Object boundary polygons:
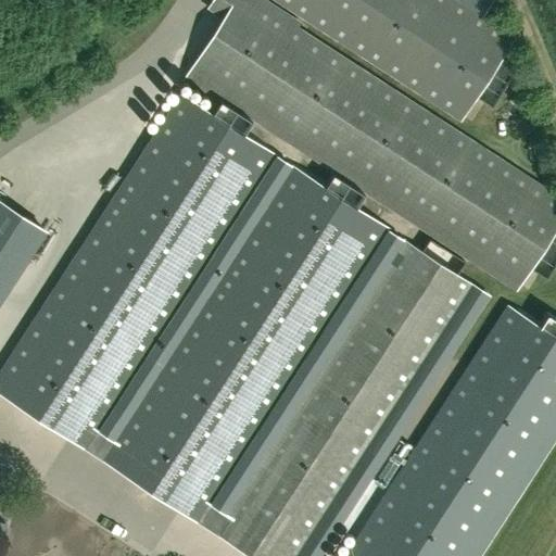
[(555,193),(298,27),(301,23),(266,0),(211,0),(206,8),(222,17),(181,80),(238,117),(241,113),(517,291),(531,268),(546,278),(555,263),(555,193)]
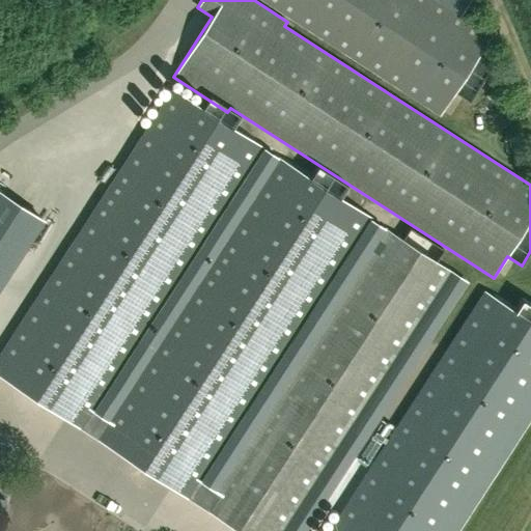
[(435,0),(263,0),(441,114),(454,92),(470,102),(492,68),(476,59),(491,36),(435,0)]
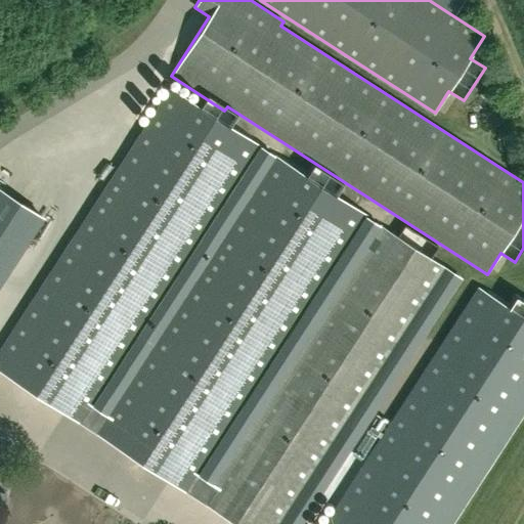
[(0,357),(0,370),(234,523),(278,523),(445,269),(382,228),(214,485),(197,474),(365,216),(277,160),(110,418),(92,406),(261,148),(174,91),(0,357)]
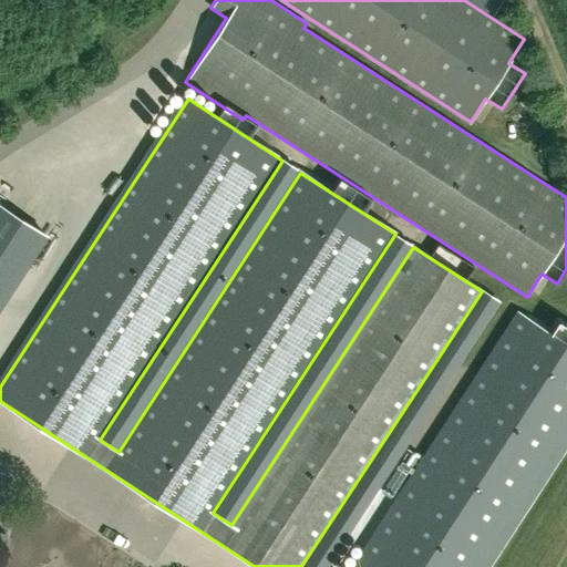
[(0,310),(49,236),(0,204),(0,310)]
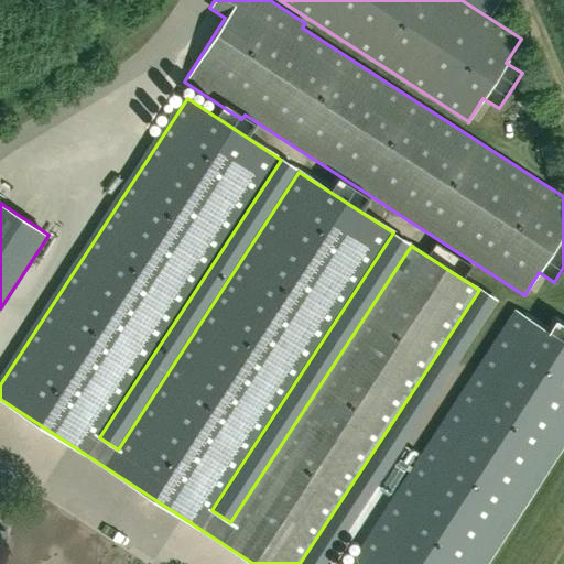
[(478,563),(563,424),(563,343),(506,306),(338,563),(478,563)]
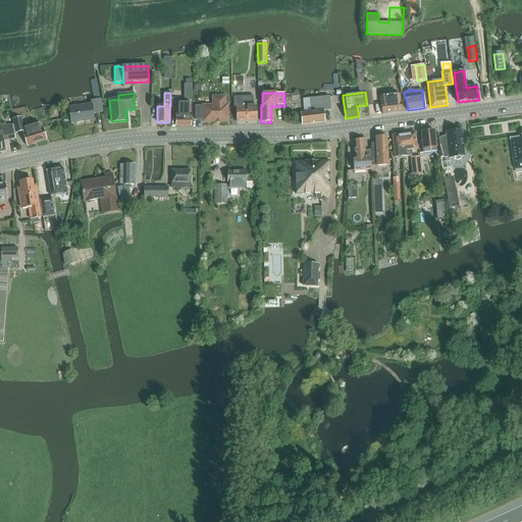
[(383,96),(380,96),(382,114),(402,112),(400,94),(383,96)]
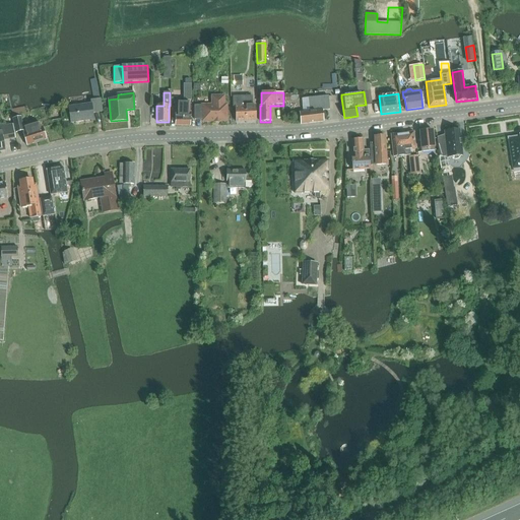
[(202,120),(202,122),(228,122),(228,105),(224,105),(224,96),(212,96),(212,106),(195,106),(195,120),(202,120)]
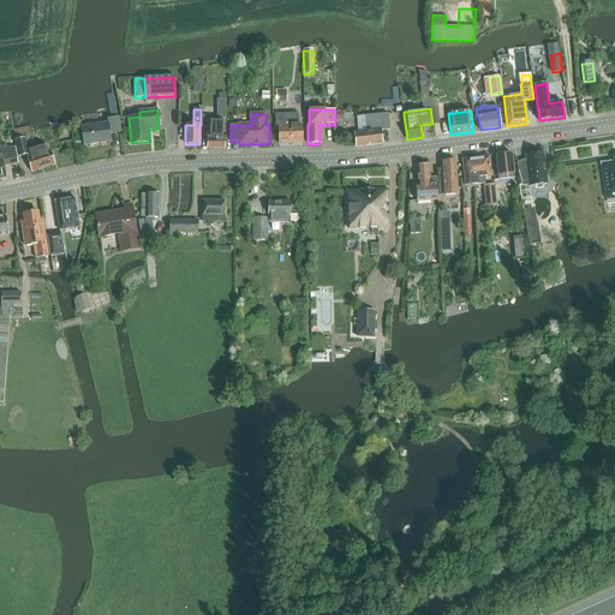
[(279,144),(302,144),(302,124),(298,124),(298,114),(275,115),(275,126),(278,126),(279,144)]
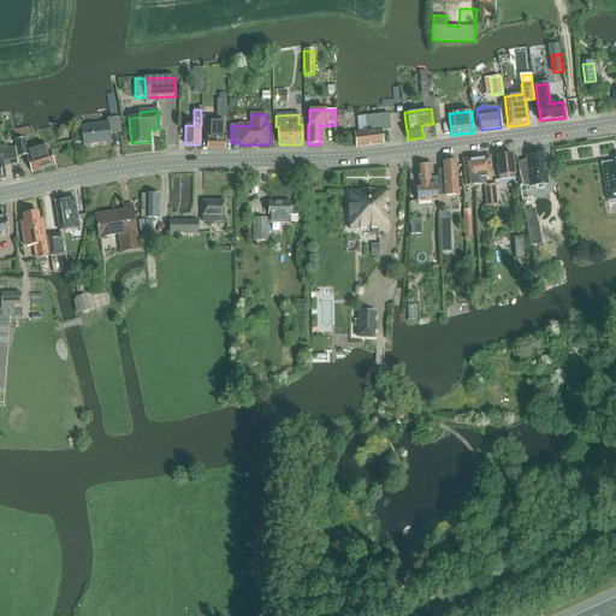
[(368,132),(367,132),(355,134),(356,147),(383,144),(381,130),(390,129),(389,114),(366,117),(368,132)]
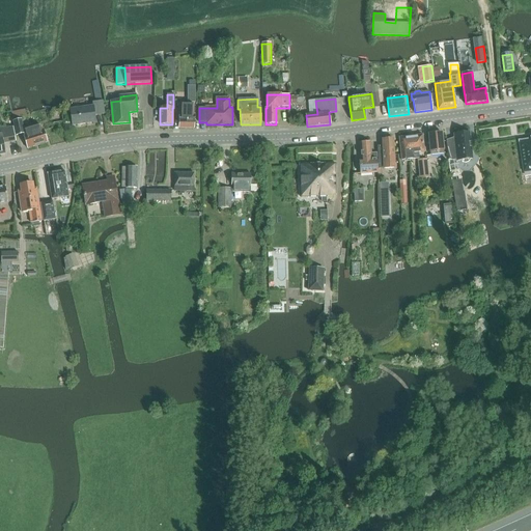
[(93,106),(71,109),(73,126),(91,122),(91,119),(95,118),(95,115),(105,114),(103,102),(92,103),(93,106)]
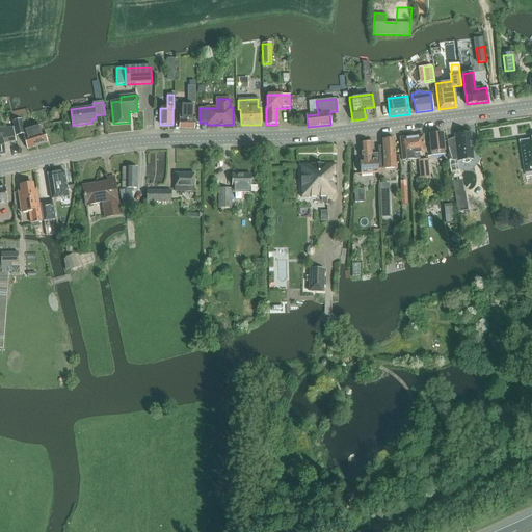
[(183,104),(179,107),(179,128),(194,128),(194,105),(183,104)]
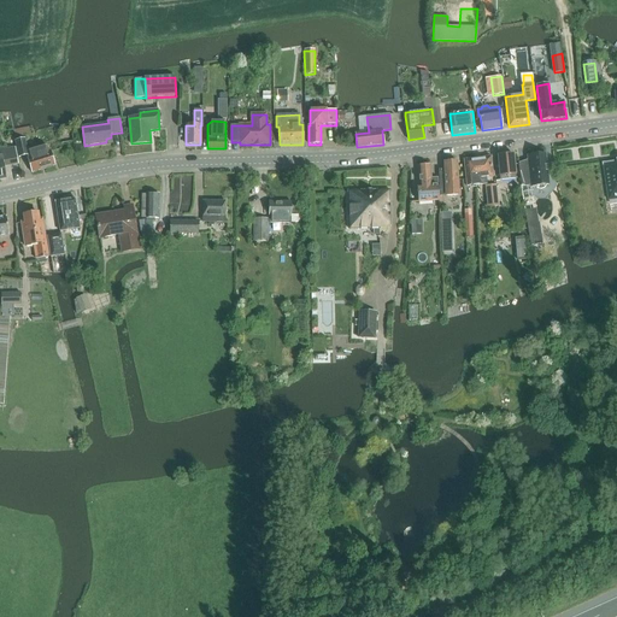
[(28,135),(30,144),(48,140),(47,136),(42,137),(41,133),(28,135)]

Task goal → What you should return is the exact text of every line from the top of the entries through the line with "[(183,104),(179,107),(179,128),(194,128),(194,105),(183,104)]", pictures removed.

Response area →
[(555,193),(298,27),(301,23),(266,0),(211,0),(206,8),(222,17),(181,80),(238,117),(241,113),(517,291),(531,268),(546,278),(555,263),(555,193)]
[(435,0),(263,0),(441,114),(454,92),(470,102),(492,68),(476,59),(491,36),(435,0)]
[(0,357),(0,370),(234,523),(278,523),(445,269),(382,228),(214,485),(197,474),(365,216),(277,160),(110,418),(92,406),(261,148),(174,91),(0,357)]
[(0,310),(49,236),(0,204),(0,310)]
[(478,563),(563,424),(563,343),(506,306),(338,563),(478,563)]
[(383,96),(380,96),(382,114),(402,112),(400,94),(383,96)]
[(202,120),(202,122),(228,122),(228,105),(224,105),(224,96),(212,96),(212,106),(195,106),(195,120),(202,120)]
[(279,144),(302,144),(302,124),(298,124),(298,114),(275,115),(275,126),(278,126),(279,144)]
[(368,132),(367,132),(355,134),(356,147),(383,144),(381,130),(390,129),(389,114),(366,117),(368,132)]
[(93,106),(71,109),(73,126),(91,122),(91,119),(95,118),(95,115),(105,114),(103,102),(92,103),(93,106)]
[(183,104),(179,107),(179,128),(194,128),(194,105),(183,104)]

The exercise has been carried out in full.